> _To do_
From the records below, set down exactly the lines starting with the line that contains "D2: none -> LED (A VA, K N023)" and going on through the line that contains "R6: 330 (GND, N011) -> 330 (N011, N026)". Nothing else is wanted.

> _Information provided_
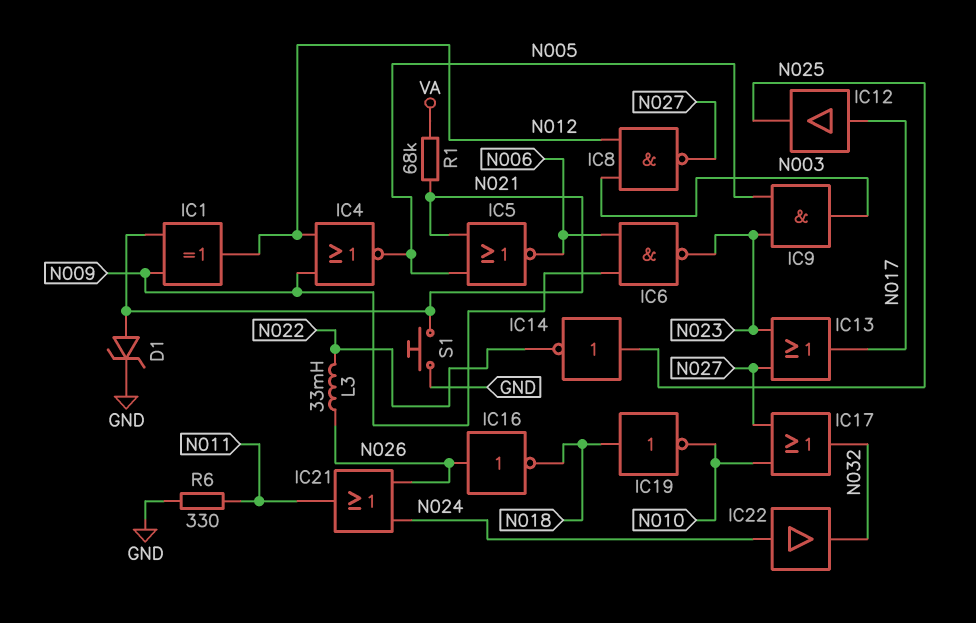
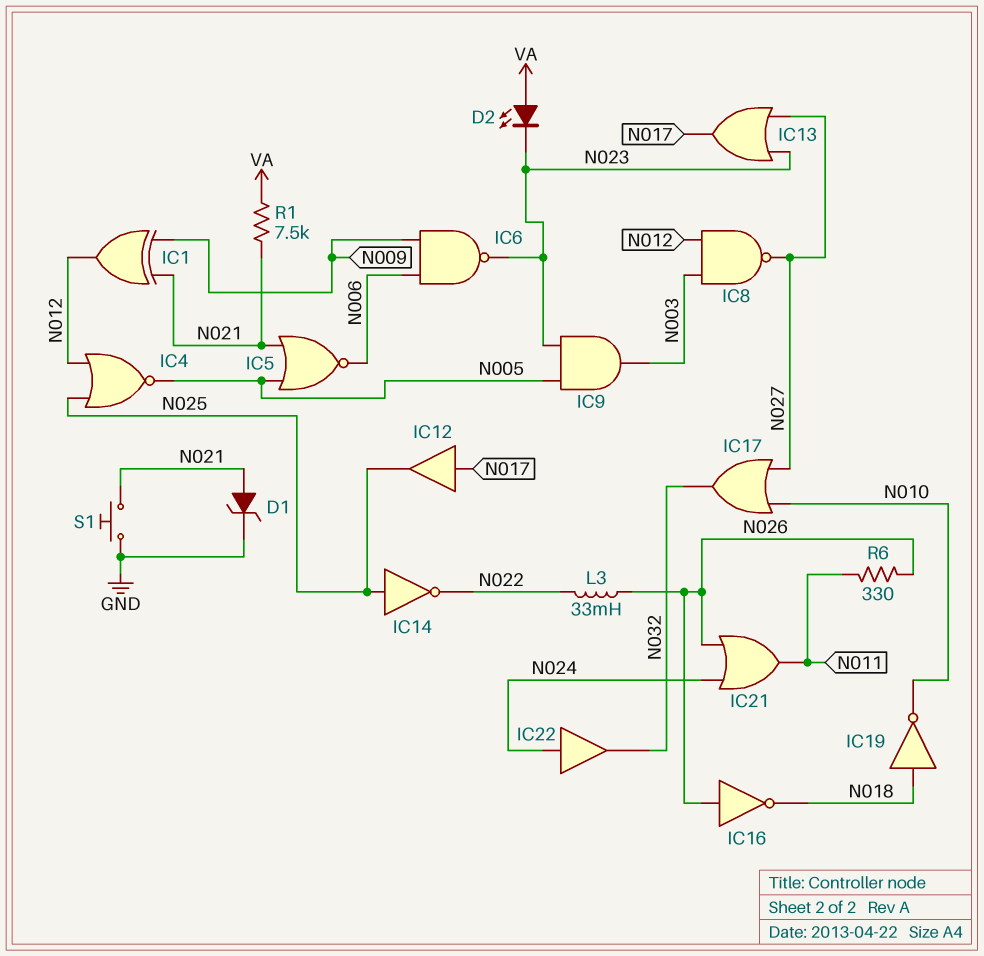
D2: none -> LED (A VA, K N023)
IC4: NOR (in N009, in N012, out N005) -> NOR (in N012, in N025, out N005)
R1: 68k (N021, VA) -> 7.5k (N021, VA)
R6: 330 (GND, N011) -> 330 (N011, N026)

* * *

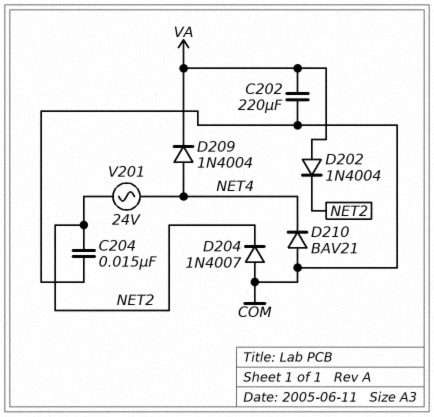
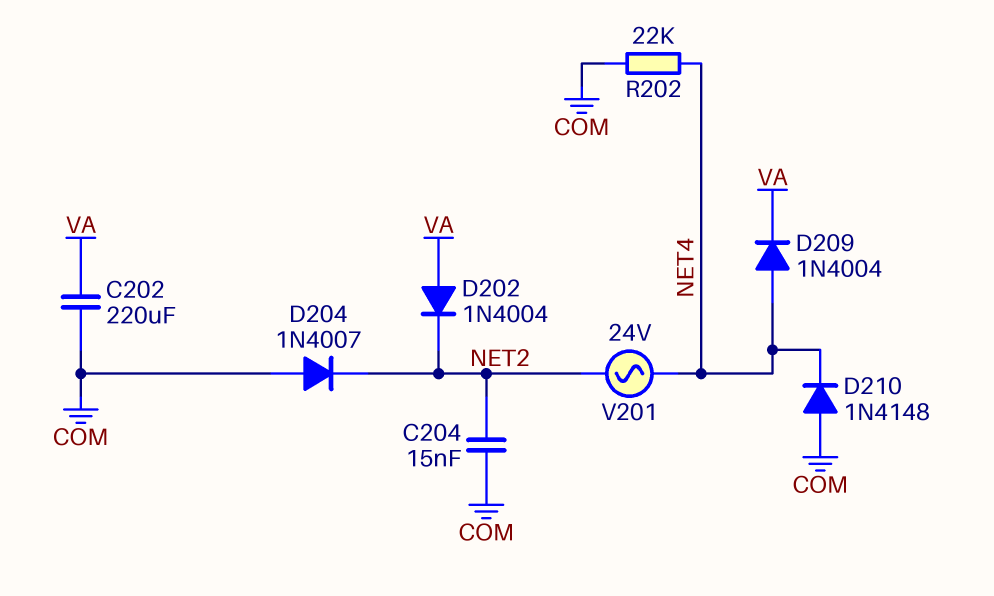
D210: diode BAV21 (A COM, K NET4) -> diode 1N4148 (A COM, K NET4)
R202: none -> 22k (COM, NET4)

--

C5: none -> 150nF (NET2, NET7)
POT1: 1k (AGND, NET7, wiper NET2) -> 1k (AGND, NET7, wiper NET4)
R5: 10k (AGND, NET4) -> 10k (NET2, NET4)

> _Written solution_
D2: none -> LED (A VA, K N023)
IC4: NOR (in N009, in N012, out N005) -> NOR (in N012, in N025, out N005)
R1: 68k (N021, VA) -> 7.5k (N021, VA)
R6: 330 (GND, N011) -> 330 (N011, N026)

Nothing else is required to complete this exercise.